* Input data:
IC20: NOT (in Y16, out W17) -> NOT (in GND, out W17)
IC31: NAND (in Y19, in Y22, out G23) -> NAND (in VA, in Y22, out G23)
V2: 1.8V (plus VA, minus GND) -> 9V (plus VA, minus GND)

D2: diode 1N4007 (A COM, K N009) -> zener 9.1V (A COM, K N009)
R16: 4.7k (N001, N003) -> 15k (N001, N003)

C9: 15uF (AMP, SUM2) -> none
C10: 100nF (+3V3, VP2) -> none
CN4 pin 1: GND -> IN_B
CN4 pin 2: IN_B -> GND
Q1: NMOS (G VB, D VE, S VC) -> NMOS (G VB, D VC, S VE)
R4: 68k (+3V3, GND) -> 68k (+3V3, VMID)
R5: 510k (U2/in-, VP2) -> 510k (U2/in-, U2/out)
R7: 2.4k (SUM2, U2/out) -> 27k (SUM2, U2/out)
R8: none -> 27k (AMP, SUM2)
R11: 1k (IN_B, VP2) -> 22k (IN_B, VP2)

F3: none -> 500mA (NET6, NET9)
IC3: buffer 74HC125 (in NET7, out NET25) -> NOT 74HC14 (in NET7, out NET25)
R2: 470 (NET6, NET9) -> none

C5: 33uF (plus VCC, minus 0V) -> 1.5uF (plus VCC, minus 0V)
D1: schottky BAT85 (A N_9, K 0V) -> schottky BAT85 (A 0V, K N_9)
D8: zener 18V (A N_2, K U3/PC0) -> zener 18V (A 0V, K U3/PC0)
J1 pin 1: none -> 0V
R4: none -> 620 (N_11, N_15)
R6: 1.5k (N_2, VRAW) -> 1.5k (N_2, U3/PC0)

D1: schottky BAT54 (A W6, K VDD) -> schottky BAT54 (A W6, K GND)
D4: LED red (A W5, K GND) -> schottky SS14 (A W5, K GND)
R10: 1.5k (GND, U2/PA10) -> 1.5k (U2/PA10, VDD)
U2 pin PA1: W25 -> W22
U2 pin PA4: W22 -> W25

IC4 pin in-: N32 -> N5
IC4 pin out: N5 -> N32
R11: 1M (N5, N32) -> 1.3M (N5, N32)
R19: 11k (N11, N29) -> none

* What this task involves: Write the entire listing out again, word for word.

* Result of the task:
IC20: NOT (in Y16, out W17) -> NOT (in GND, out W17)
IC31: NAND (in Y19, in Y22, out G23) -> NAND (in VA, in Y22, out G23)
V2: 1.8V (plus VA, minus GND) -> 9V (plus VA, minus GND)

D2: diode 1N4007 (A COM, K N009) -> zener 9.1V (A COM, K N009)
R16: 4.7k (N001, N003) -> 15k (N001, N003)

C9: 15uF (AMP, SUM2) -> none
C10: 100nF (+3V3, VP2) -> none
CN4 pin 1: GND -> IN_B
CN4 pin 2: IN_B -> GND
Q1: NMOS (G VB, D VE, S VC) -> NMOS (G VB, D VC, S VE)
R4: 68k (+3V3, GND) -> 68k (+3V3, VMID)
R5: 510k (U2/in-, VP2) -> 510k (U2/in-, U2/out)
R7: 2.4k (SUM2, U2/out) -> 27k (SUM2, U2/out)
R8: none -> 27k (AMP, SUM2)
R11: 1k (IN_B, VP2) -> 22k (IN_B, VP2)

F3: none -> 500mA (NET6, NET9)
IC3: buffer 74HC125 (in NET7, out NET25) -> NOT 74HC14 (in NET7, out NET25)
R2: 470 (NET6, NET9) -> none

C5: 33uF (plus VCC, minus 0V) -> 1.5uF (plus VCC, minus 0V)
D1: schottky BAT85 (A N_9, K 0V) -> schottky BAT85 (A 0V, K N_9)
D8: zener 18V (A N_2, K U3/PC0) -> zener 18V (A 0V, K U3/PC0)
J1 pin 1: none -> 0V
R4: none -> 620 (N_11, N_15)
R6: 1.5k (N_2, VRAW) -> 1.5k (N_2, U3/PC0)

D1: schottky BAT54 (A W6, K VDD) -> schottky BAT54 (A W6, K GND)
D4: LED red (A W5, K GND) -> schottky SS14 (A W5, K GND)
R10: 1.5k (GND, U2/PA10) -> 1.5k (U2/PA10, VDD)
U2 pin PA1: W25 -> W22
U2 pin PA4: W22 -> W25

IC4 pin in-: N32 -> N5
IC4 pin out: N5 -> N32
R11: 1M (N5, N32) -> 1.3M (N5, N32)
R19: 11k (N11, N29) -> none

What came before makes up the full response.